EXTRACTED DATA START
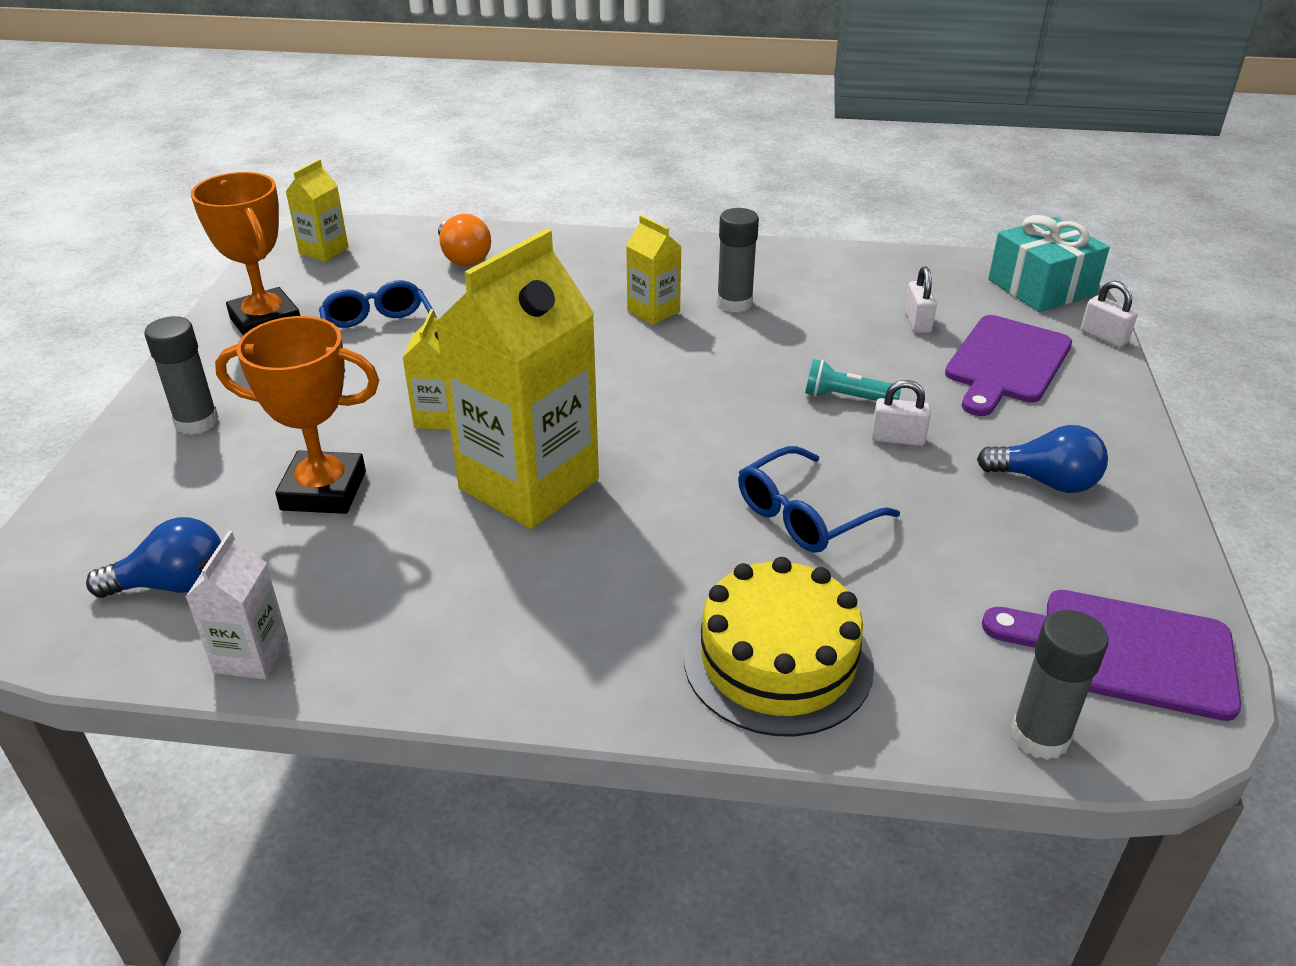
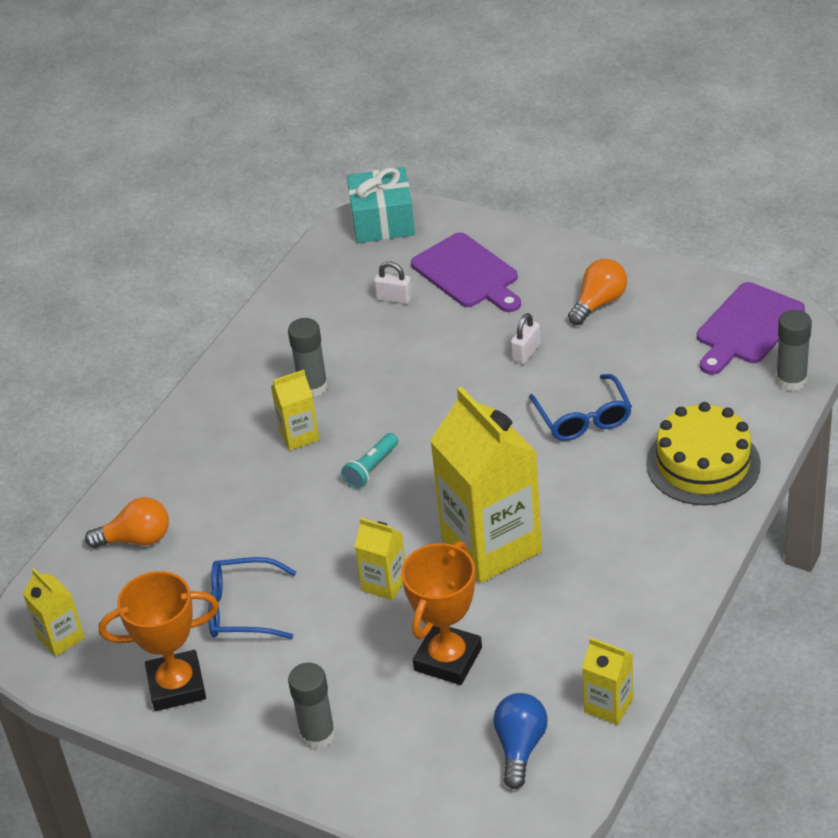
camera: 65 degrees left, 5 degrees up
(251, 656) = (608, 705): white carton -> yellow carton
(846, 397) = (468, 362): turquoise flashlight -> turquoise flashlight (371, 468)
(1046, 481) = (599, 303): blue light bulb -> orange light bulb
(1103, 337) = (461, 217): white padlock -> none

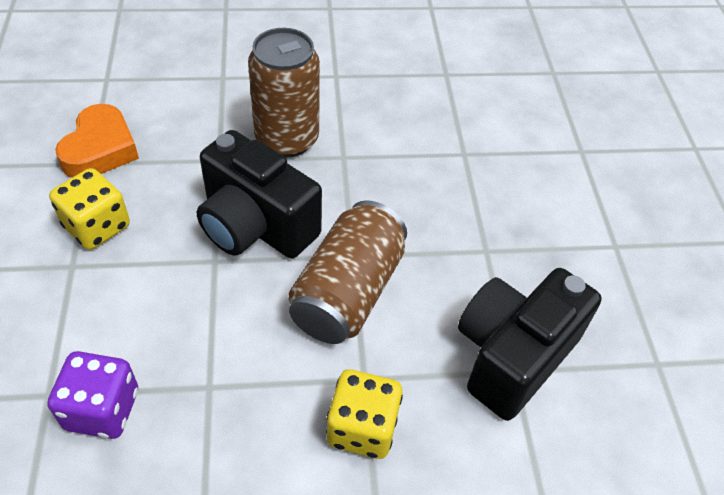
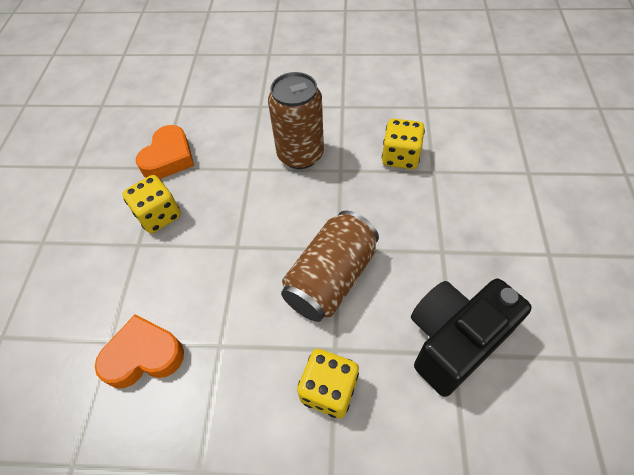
camera: 15 degrees right, 5 degrees up
(102, 409) = (143, 356): purple dice -> orange heart
(255, 225) = (269, 221): black camera -> none
(420, 137) = (400, 157): none -> yellow dice

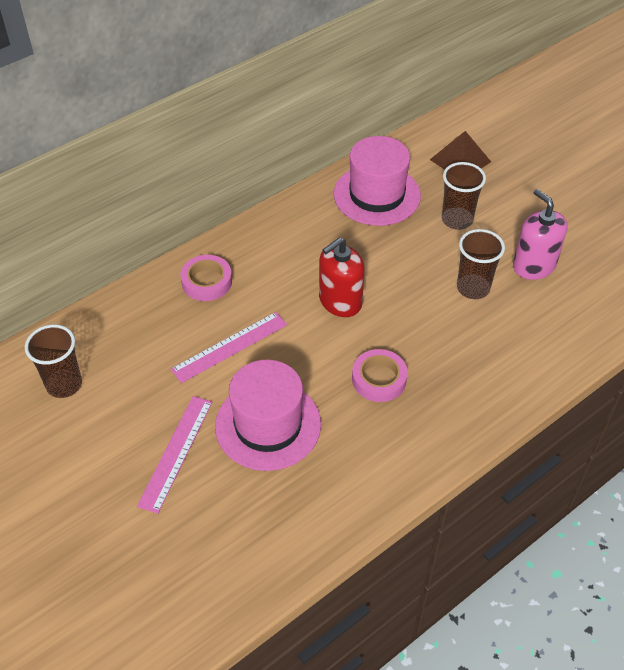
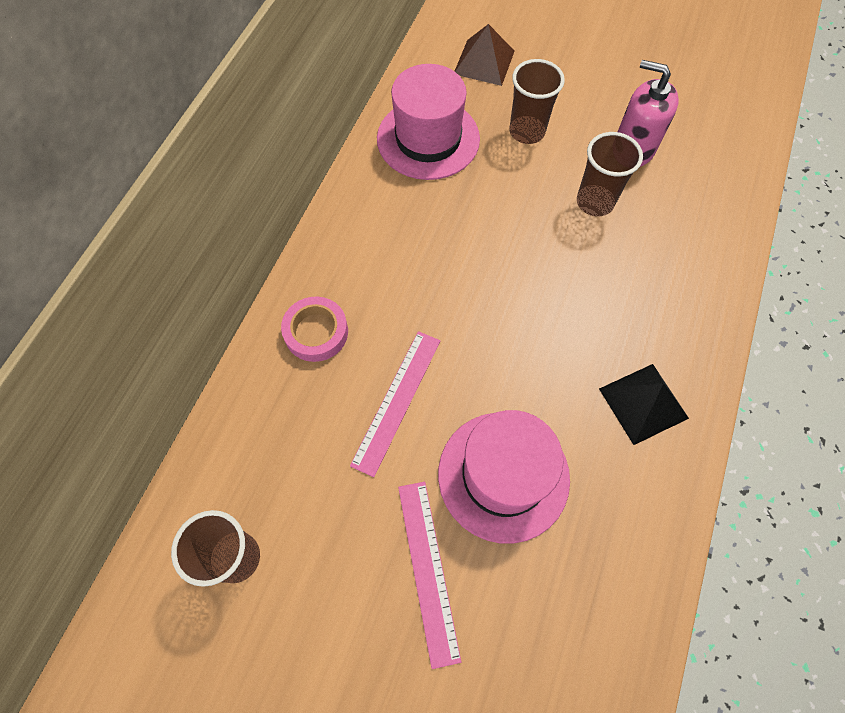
camera: 30 degrees left, 15 degrees up
(340, 301) = (476, 283): red soap dispenser -> none
(379, 379) = (577, 356): pink tape -> none
(404, 431) = (643, 403): none -> black pyramid

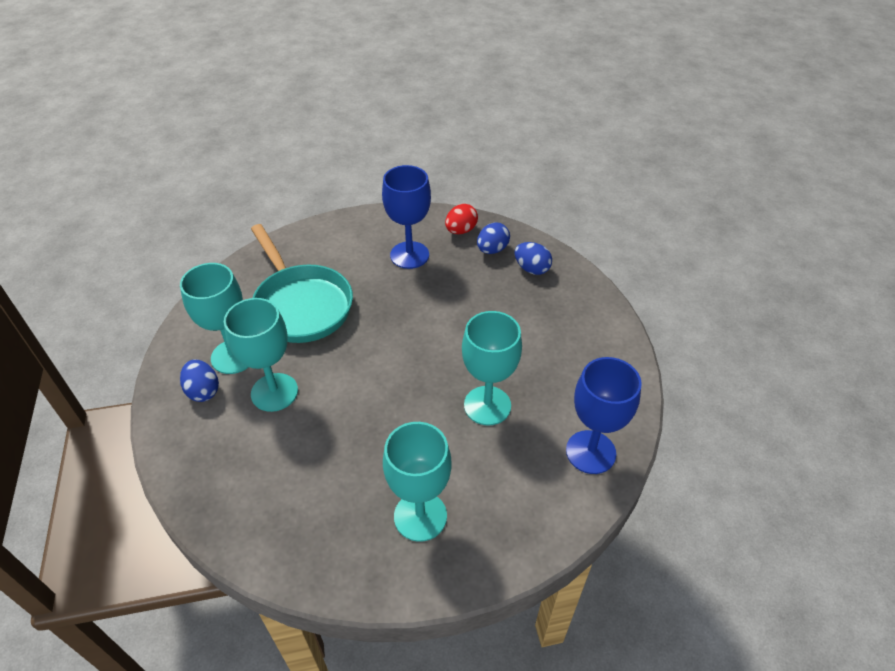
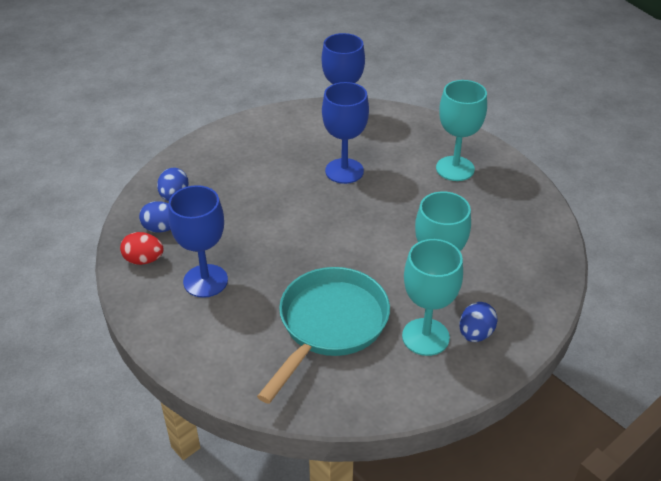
camera: 120 degrees left, 5 degrees down
(487, 405) = (344, 171): turquoise goblet -> blue goblet

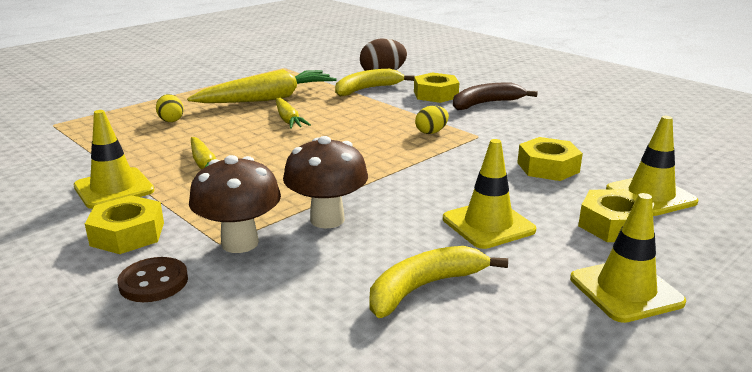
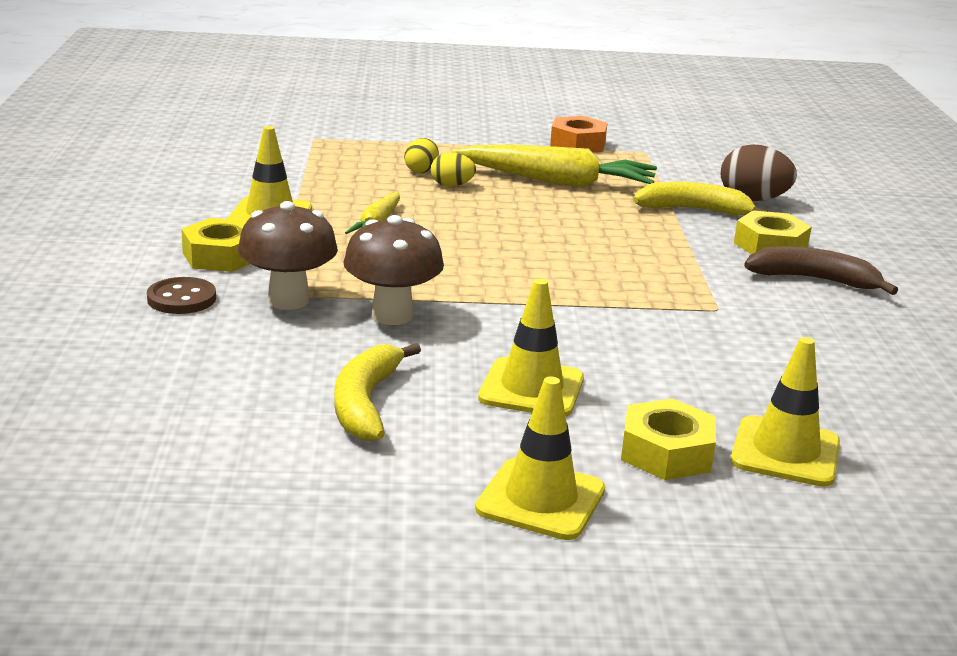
camera: 40 degrees right, 0 degrees up
(238, 74) = (577, 144): none -> orange nut
(288, 120) = (536, 212): yellow carrot -> none
(424, 287) = (366, 403): yellow banana -> yellow banana turned 90 degrees counterclockwise
(431, 132) = (668, 283): yellow egg -> yellow egg (452, 185)
(548, 167) = (726, 372): yellow nut -> none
EXTRACTED DATA END
> TRY IT
Return each entry above unchanged. Leave the pictures out.

> REPLY
camera: 65 degrees left, 5 degrees up
(251, 656) = (608, 705): white carton -> yellow carton
(846, 397) = (468, 362): turquoise flashlight -> turquoise flashlight (371, 468)
(1046, 481) = (599, 303): blue light bulb -> orange light bulb
(1103, 337) = (461, 217): white padlock -> none

camera: 15 degrees right, 5 degrees up
(102, 409) = (143, 356): purple dice -> orange heart
(255, 225) = (269, 221): black camera -> none
(420, 137) = (400, 157): none -> yellow dice

camera: 30 degrees left, 15 degrees up
(340, 301) = (476, 283): red soap dispenser -> none
(379, 379) = (577, 356): pink tape -> none
(404, 431) = (643, 403): none -> black pyramid

camera: 120 degrees left, 5 degrees down
(487, 405) = (344, 171): turquoise goblet -> blue goblet

camera: 40 degrees right, 0 degrees up
(238, 74) = (577, 144): none -> orange nut
(288, 120) = (536, 212): yellow carrot -> none
(424, 287) = (366, 403): yellow banana -> yellow banana turned 90 degrees counterclockwise
(431, 132) = (668, 283): yellow egg -> yellow egg (452, 185)
(548, 167) = (726, 372): yellow nut -> none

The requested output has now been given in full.